Data:
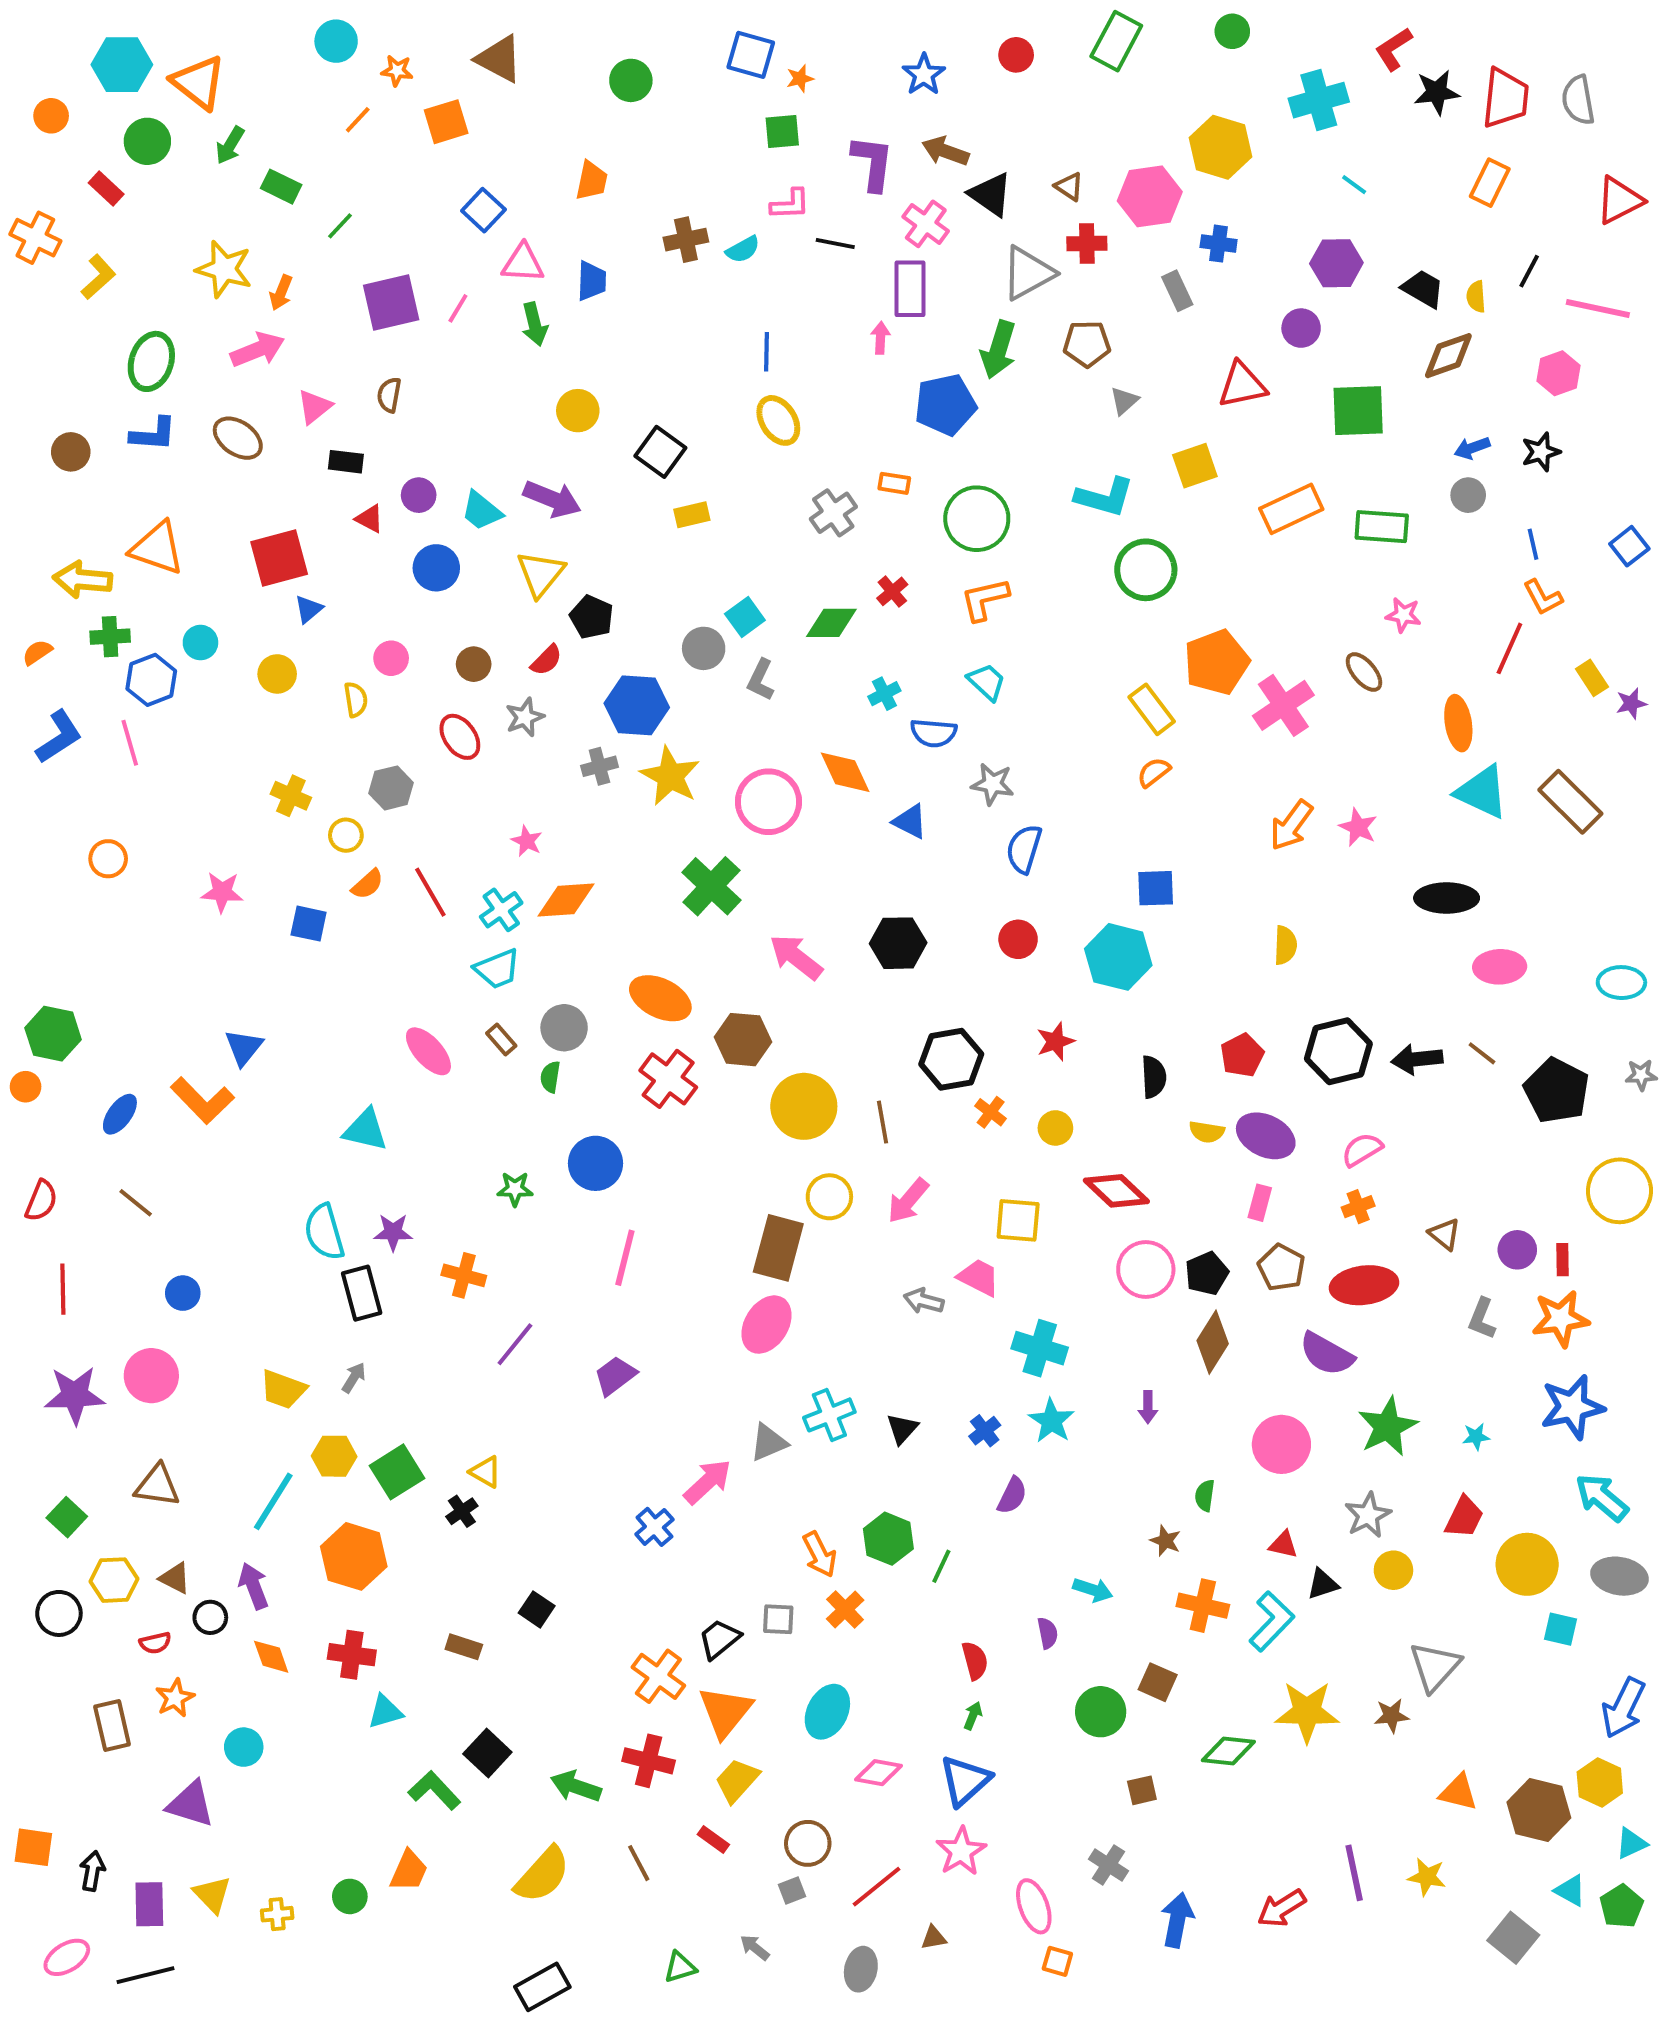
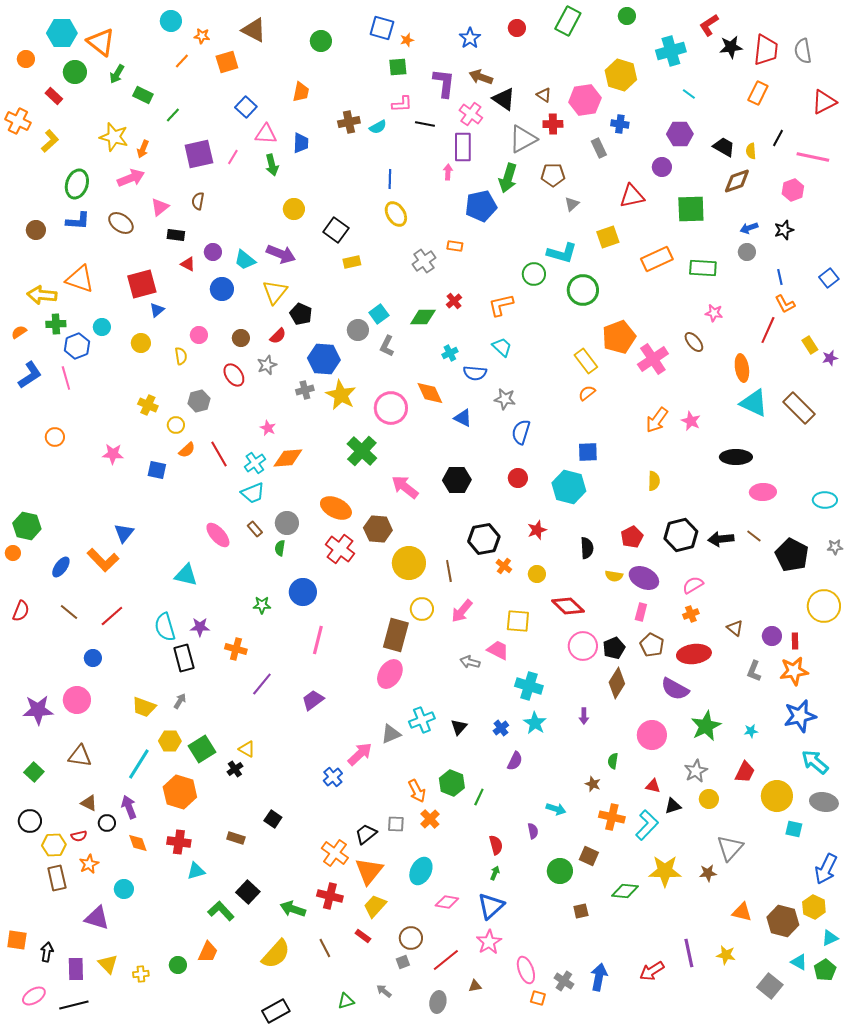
green circle: (977, 519) -> (534, 274), moved, size x0.7
red line: (63, 1289) -> (112, 616), moved, turned 50
yellow hexagon: (114, 1580) -> (54, 845), moved
gray cross: (1108, 1865) -> (564, 981), moved

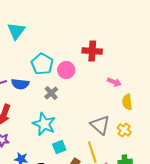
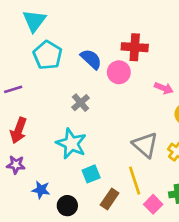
cyan pentagon: (42, 64) -> (48, 55), moved
pink circle: (66, 70) -> (119, 72), moved
blue semicircle: (20, 84) -> (91, 59), moved, turned -144

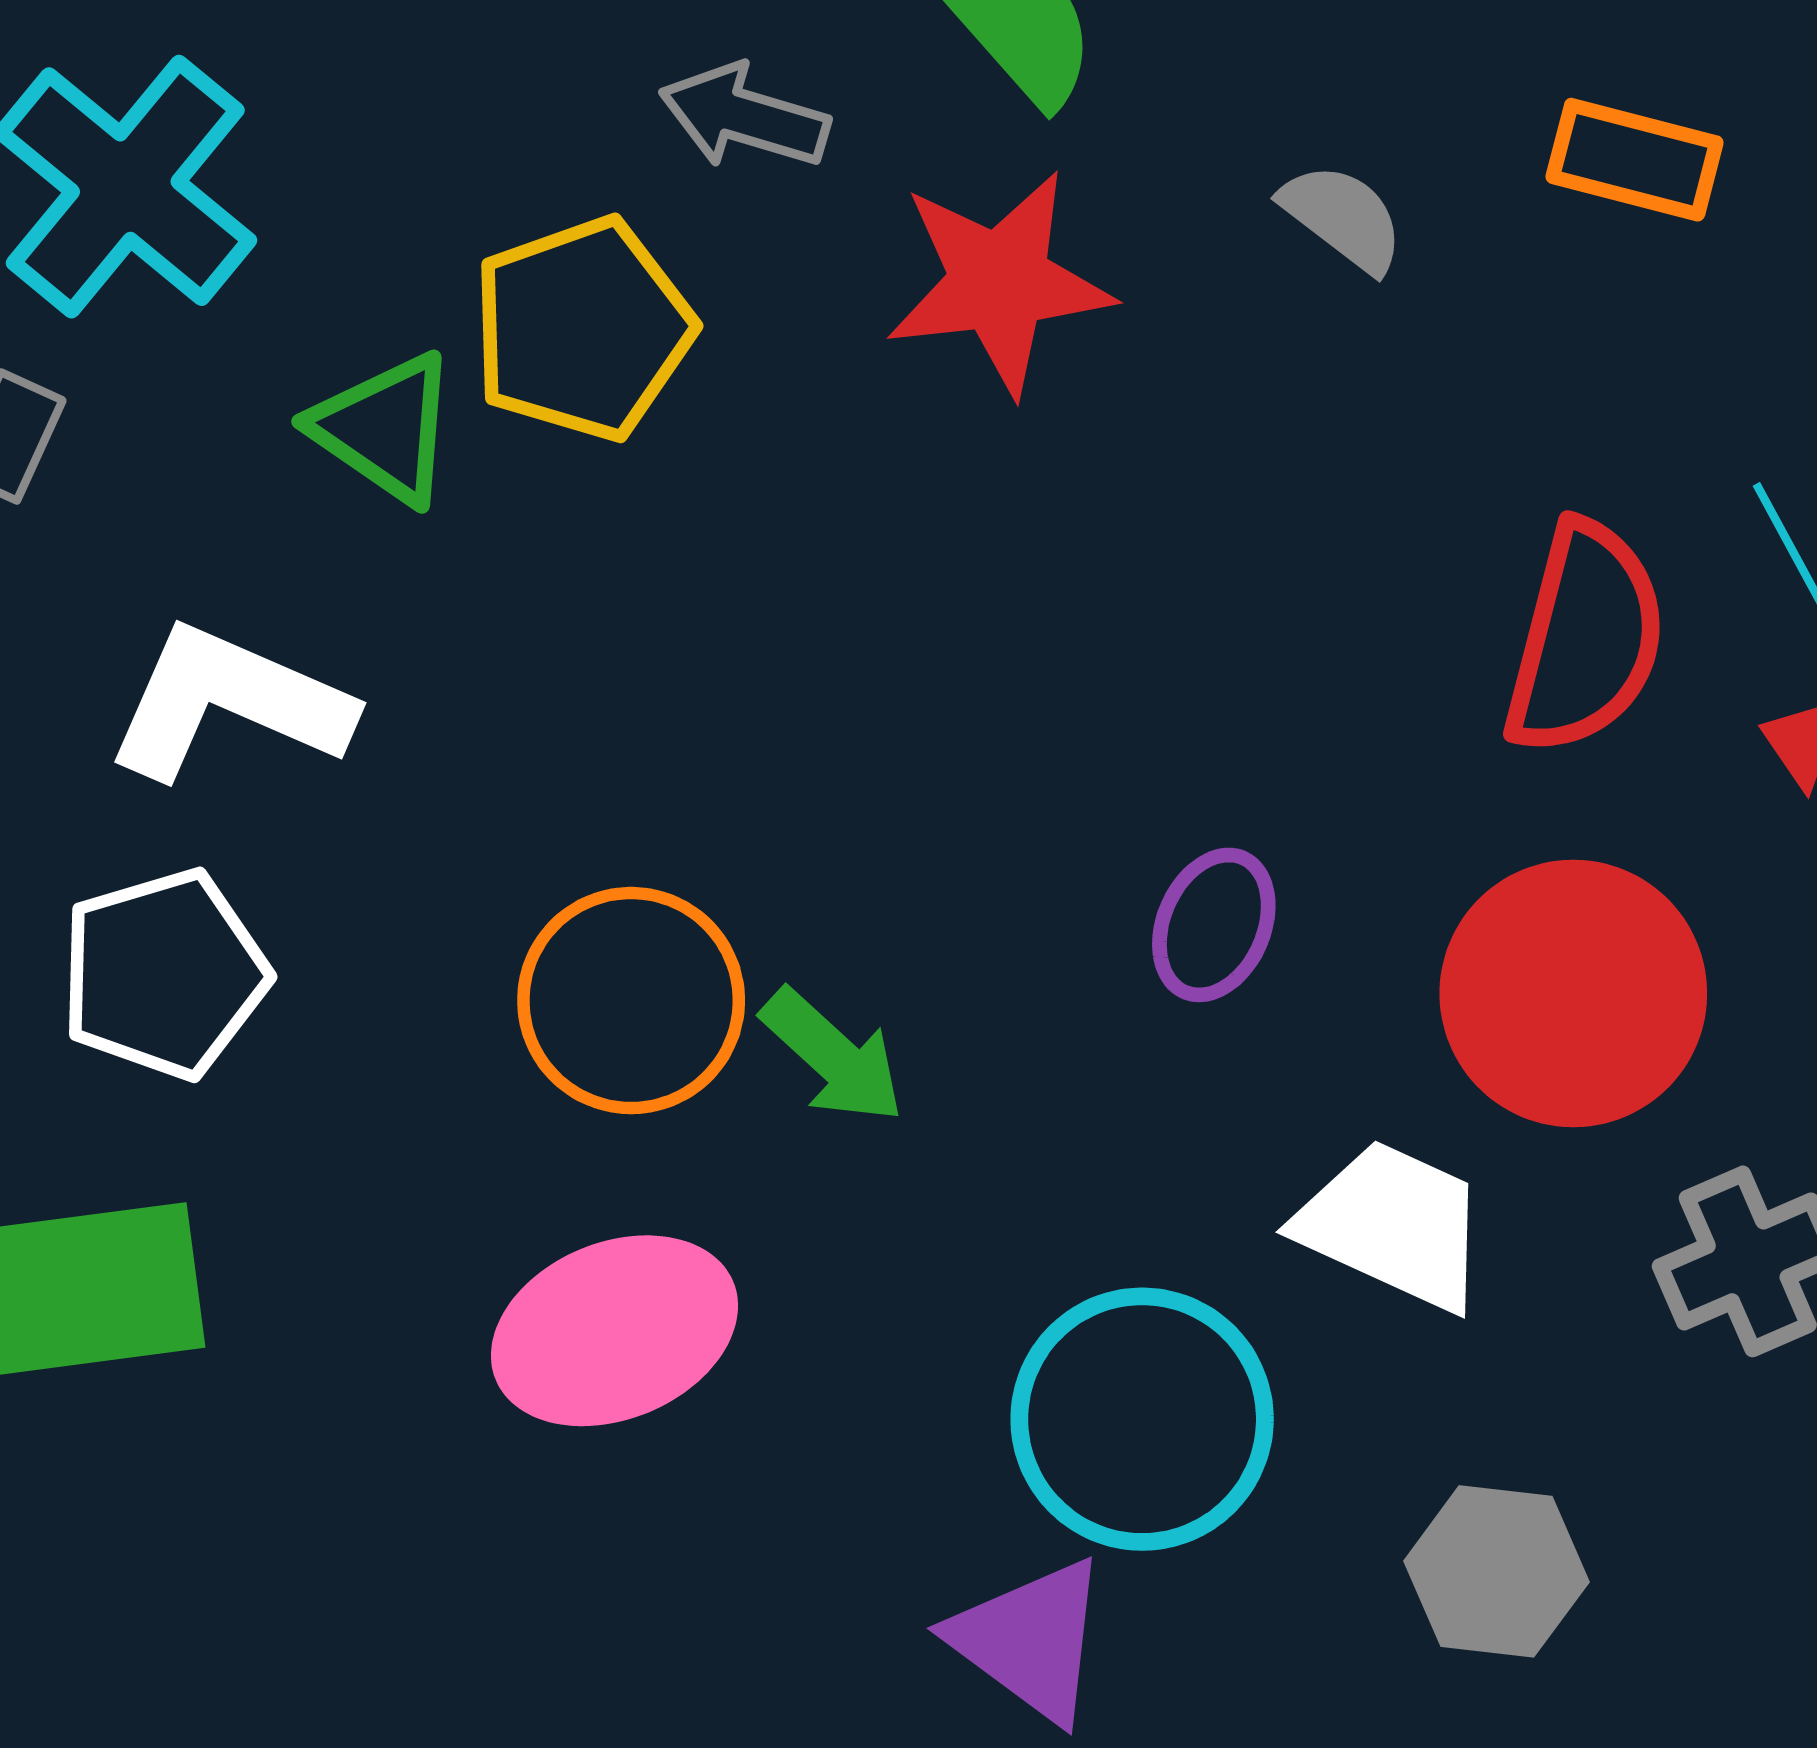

The task: Find the line that contains "cyan pentagon: (42, 64) -> (48, 55), moved". Reproduce it and every later line of the records exactly, minus the pictures.

Task response:
cyan pentagon: (42, 64) -> (48, 55), moved
pink circle: (66, 70) -> (119, 72), moved
blue semicircle: (20, 84) -> (91, 59), moved, turned -144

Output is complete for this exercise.